DATASET below:

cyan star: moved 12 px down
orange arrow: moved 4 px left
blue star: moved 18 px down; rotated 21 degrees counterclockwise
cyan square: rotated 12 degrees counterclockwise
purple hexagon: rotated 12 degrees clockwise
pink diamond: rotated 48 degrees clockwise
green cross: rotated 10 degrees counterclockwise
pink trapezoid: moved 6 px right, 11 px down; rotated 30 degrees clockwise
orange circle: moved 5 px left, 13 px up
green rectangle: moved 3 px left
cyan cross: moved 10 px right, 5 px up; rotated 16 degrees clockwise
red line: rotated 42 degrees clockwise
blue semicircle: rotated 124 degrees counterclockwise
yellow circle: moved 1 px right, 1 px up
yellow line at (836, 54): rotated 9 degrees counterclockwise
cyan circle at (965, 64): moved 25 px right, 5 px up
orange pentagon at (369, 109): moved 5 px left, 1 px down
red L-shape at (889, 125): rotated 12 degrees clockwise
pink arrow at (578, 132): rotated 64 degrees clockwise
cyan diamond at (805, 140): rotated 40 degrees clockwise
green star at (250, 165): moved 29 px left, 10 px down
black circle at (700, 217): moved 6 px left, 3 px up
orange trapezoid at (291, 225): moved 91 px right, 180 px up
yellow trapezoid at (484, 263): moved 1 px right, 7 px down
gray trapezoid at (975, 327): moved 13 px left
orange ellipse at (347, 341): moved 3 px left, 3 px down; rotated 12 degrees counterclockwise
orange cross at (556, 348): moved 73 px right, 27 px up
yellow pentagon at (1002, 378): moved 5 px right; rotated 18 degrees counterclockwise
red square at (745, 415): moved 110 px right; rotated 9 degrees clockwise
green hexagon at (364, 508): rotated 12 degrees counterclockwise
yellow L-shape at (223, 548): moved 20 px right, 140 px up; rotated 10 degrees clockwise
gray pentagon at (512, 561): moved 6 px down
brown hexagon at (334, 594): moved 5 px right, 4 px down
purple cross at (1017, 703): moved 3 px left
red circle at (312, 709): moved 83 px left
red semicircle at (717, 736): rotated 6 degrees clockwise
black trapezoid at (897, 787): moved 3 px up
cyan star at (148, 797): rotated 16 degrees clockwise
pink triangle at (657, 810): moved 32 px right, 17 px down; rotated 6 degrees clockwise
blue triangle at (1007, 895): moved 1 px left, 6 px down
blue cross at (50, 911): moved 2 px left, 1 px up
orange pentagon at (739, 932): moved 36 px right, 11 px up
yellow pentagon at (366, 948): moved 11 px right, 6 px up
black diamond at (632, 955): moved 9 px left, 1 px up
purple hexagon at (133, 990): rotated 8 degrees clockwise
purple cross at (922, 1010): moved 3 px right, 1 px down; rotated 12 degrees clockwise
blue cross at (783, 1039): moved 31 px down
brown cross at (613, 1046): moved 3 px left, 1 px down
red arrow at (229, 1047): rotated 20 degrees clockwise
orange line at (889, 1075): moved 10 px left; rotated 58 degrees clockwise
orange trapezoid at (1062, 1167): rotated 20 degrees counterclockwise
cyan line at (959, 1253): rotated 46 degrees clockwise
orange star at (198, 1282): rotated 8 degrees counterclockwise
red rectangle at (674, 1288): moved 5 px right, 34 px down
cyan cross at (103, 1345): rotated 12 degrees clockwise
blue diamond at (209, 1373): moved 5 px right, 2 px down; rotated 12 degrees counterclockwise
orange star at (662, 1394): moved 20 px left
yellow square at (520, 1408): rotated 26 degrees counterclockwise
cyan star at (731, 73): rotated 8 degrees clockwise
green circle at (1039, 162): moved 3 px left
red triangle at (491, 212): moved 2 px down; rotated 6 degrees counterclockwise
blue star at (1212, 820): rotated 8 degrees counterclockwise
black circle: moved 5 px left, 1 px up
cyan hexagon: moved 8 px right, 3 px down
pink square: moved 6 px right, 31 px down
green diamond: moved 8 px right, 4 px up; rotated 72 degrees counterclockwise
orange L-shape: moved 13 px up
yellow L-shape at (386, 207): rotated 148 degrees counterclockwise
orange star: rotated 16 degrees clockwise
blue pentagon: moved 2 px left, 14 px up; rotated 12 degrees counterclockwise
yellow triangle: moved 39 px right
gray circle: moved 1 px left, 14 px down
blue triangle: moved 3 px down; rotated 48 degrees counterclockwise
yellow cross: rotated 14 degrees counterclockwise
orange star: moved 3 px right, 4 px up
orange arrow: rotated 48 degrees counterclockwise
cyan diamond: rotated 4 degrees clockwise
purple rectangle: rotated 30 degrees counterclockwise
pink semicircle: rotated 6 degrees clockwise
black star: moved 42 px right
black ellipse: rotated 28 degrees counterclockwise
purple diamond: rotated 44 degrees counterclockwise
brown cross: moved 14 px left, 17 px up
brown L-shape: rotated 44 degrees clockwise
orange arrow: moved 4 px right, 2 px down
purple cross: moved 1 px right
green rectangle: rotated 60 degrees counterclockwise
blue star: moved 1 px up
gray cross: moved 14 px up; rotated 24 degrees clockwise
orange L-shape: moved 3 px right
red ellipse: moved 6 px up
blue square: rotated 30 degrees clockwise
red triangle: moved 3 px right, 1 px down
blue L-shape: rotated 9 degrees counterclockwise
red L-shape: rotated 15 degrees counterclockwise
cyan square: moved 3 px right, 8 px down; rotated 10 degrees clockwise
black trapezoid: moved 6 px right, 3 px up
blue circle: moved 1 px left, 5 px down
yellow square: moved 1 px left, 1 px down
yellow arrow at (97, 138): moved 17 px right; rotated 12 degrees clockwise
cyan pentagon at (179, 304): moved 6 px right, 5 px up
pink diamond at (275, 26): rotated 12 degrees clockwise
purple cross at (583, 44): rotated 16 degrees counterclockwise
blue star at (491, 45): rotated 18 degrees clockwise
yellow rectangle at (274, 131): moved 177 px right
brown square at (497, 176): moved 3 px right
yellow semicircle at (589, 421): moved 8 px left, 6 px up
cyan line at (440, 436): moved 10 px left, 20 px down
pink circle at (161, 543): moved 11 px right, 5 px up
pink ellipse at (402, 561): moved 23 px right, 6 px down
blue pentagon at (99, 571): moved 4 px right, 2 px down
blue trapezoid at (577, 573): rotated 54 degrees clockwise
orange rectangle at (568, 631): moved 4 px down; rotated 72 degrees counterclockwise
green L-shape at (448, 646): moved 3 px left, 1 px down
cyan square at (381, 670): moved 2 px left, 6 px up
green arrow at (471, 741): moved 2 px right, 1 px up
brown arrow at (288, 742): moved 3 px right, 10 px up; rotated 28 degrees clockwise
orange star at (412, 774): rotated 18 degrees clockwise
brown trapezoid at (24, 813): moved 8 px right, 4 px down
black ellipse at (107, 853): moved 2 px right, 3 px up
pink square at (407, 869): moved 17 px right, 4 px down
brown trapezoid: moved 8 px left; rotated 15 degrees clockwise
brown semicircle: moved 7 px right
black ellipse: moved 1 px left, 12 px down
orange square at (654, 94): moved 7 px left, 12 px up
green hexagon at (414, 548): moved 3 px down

End of DATASET.

## [EXERCISE REQUIREMENTS]
Copy out each entry exactly, leaving nothing out.

## [SOLUTION TO THIS PROBLEM]
cyan star: moved 12 px down
orange arrow: moved 4 px left
blue star: moved 18 px down; rotated 21 degrees counterclockwise
cyan square: rotated 12 degrees counterclockwise
purple hexagon: rotated 12 degrees clockwise
pink diamond: rotated 48 degrees clockwise
green cross: rotated 10 degrees counterclockwise
pink trapezoid: moved 6 px right, 11 px down; rotated 30 degrees clockwise
orange circle: moved 5 px left, 13 px up
green rectangle: moved 3 px left
cyan cross: moved 10 px right, 5 px up; rotated 16 degrees clockwise
red line: rotated 42 degrees clockwise
blue semicircle: rotated 124 degrees counterclockwise
yellow circle: moved 1 px right, 1 px up
yellow line at (836, 54): rotated 9 degrees counterclockwise
cyan circle at (965, 64): moved 25 px right, 5 px up
orange pentagon at (369, 109): moved 5 px left, 1 px down
red L-shape at (889, 125): rotated 12 degrees clockwise
pink arrow at (578, 132): rotated 64 degrees clockwise
cyan diamond at (805, 140): rotated 40 degrees clockwise
green star at (250, 165): moved 29 px left, 10 px down
black circle at (700, 217): moved 6 px left, 3 px up
orange trapezoid at (291, 225): moved 91 px right, 180 px up
yellow trapezoid at (484, 263): moved 1 px right, 7 px down
gray trapezoid at (975, 327): moved 13 px left
orange ellipse at (347, 341): moved 3 px left, 3 px down; rotated 12 degrees counterclockwise
orange cross at (556, 348): moved 73 px right, 27 px up
yellow pentagon at (1002, 378): moved 5 px right; rotated 18 degrees counterclockwise
red square at (745, 415): moved 110 px right; rotated 9 degrees clockwise
green hexagon at (364, 508): rotated 12 degrees counterclockwise
yellow L-shape at (223, 548): moved 20 px right, 140 px up; rotated 10 degrees clockwise
gray pentagon at (512, 561): moved 6 px down
brown hexagon at (334, 594): moved 5 px right, 4 px down
purple cross at (1017, 703): moved 3 px left
red circle at (312, 709): moved 83 px left
red semicircle at (717, 736): rotated 6 degrees clockwise
black trapezoid at (897, 787): moved 3 px up
cyan star at (148, 797): rotated 16 degrees clockwise
pink triangle at (657, 810): moved 32 px right, 17 px down; rotated 6 degrees clockwise
blue triangle at (1007, 895): moved 1 px left, 6 px down
blue cross at (50, 911): moved 2 px left, 1 px up
orange pentagon at (739, 932): moved 36 px right, 11 px up
yellow pentagon at (366, 948): moved 11 px right, 6 px up
black diamond at (632, 955): moved 9 px left, 1 px up
purple hexagon at (133, 990): rotated 8 degrees clockwise
purple cross at (922, 1010): moved 3 px right, 1 px down; rotated 12 degrees clockwise
blue cross at (783, 1039): moved 31 px down
brown cross at (613, 1046): moved 3 px left, 1 px down
red arrow at (229, 1047): rotated 20 degrees clockwise
orange line at (889, 1075): moved 10 px left; rotated 58 degrees clockwise
orange trapezoid at (1062, 1167): rotated 20 degrees counterclockwise
cyan line at (959, 1253): rotated 46 degrees clockwise
orange star at (198, 1282): rotated 8 degrees counterclockwise
red rectangle at (674, 1288): moved 5 px right, 34 px down
cyan cross at (103, 1345): rotated 12 degrees clockwise
blue diamond at (209, 1373): moved 5 px right, 2 px down; rotated 12 degrees counterclockwise
orange star at (662, 1394): moved 20 px left
yellow square at (520, 1408): rotated 26 degrees counterclockwise
cyan star at (731, 73): rotated 8 degrees clockwise
green circle at (1039, 162): moved 3 px left
red triangle at (491, 212): moved 2 px down; rotated 6 degrees counterclockwise
blue star at (1212, 820): rotated 8 degrees counterclockwise
black circle: moved 5 px left, 1 px up
cyan hexagon: moved 8 px right, 3 px down
pink square: moved 6 px right, 31 px down
green diamond: moved 8 px right, 4 px up; rotated 72 degrees counterclockwise
orange L-shape: moved 13 px up
yellow L-shape at (386, 207): rotated 148 degrees counterclockwise
orange star: rotated 16 degrees clockwise
blue pentagon: moved 2 px left, 14 px up; rotated 12 degrees counterclockwise
yellow triangle: moved 39 px right
gray circle: moved 1 px left, 14 px down
blue triangle: moved 3 px down; rotated 48 degrees counterclockwise
yellow cross: rotated 14 degrees counterclockwise
orange star: moved 3 px right, 4 px up
orange arrow: rotated 48 degrees counterclockwise
cyan diamond: rotated 4 degrees clockwise
purple rectangle: rotated 30 degrees counterclockwise
pink semicircle: rotated 6 degrees clockwise
black star: moved 42 px right
black ellipse: rotated 28 degrees counterclockwise
purple diamond: rotated 44 degrees counterclockwise
brown cross: moved 14 px left, 17 px up
brown L-shape: rotated 44 degrees clockwise
orange arrow: moved 4 px right, 2 px down
purple cross: moved 1 px right
green rectangle: rotated 60 degrees counterclockwise
blue star: moved 1 px up
gray cross: moved 14 px up; rotated 24 degrees clockwise
orange L-shape: moved 3 px right
red ellipse: moved 6 px up
blue square: rotated 30 degrees clockwise
red triangle: moved 3 px right, 1 px down
blue L-shape: rotated 9 degrees counterclockwise
red L-shape: rotated 15 degrees counterclockwise
cyan square: moved 3 px right, 8 px down; rotated 10 degrees clockwise
black trapezoid: moved 6 px right, 3 px up
blue circle: moved 1 px left, 5 px down
yellow square: moved 1 px left, 1 px down
yellow arrow at (97, 138): moved 17 px right; rotated 12 degrees clockwise
cyan pentagon at (179, 304): moved 6 px right, 5 px up
pink diamond at (275, 26): rotated 12 degrees clockwise
purple cross at (583, 44): rotated 16 degrees counterclockwise
blue star at (491, 45): rotated 18 degrees clockwise
yellow rectangle at (274, 131): moved 177 px right
brown square at (497, 176): moved 3 px right
yellow semicircle at (589, 421): moved 8 px left, 6 px up
cyan line at (440, 436): moved 10 px left, 20 px down
pink circle at (161, 543): moved 11 px right, 5 px up
pink ellipse at (402, 561): moved 23 px right, 6 px down
blue pentagon at (99, 571): moved 4 px right, 2 px down
blue trapezoid at (577, 573): rotated 54 degrees clockwise
orange rectangle at (568, 631): moved 4 px down; rotated 72 degrees counterclockwise
green L-shape at (448, 646): moved 3 px left, 1 px down
cyan square at (381, 670): moved 2 px left, 6 px up
green arrow at (471, 741): moved 2 px right, 1 px up
brown arrow at (288, 742): moved 3 px right, 10 px up; rotated 28 degrees clockwise
orange star at (412, 774): rotated 18 degrees clockwise
brown trapezoid at (24, 813): moved 8 px right, 4 px down
black ellipse at (107, 853): moved 2 px right, 3 px up
pink square at (407, 869): moved 17 px right, 4 px down
brown trapezoid: moved 8 px left; rotated 15 degrees clockwise
brown semicircle: moved 7 px right
black ellipse: moved 1 px left, 12 px down
orange square at (654, 94): moved 7 px left, 12 px up
green hexagon at (414, 548): moved 3 px down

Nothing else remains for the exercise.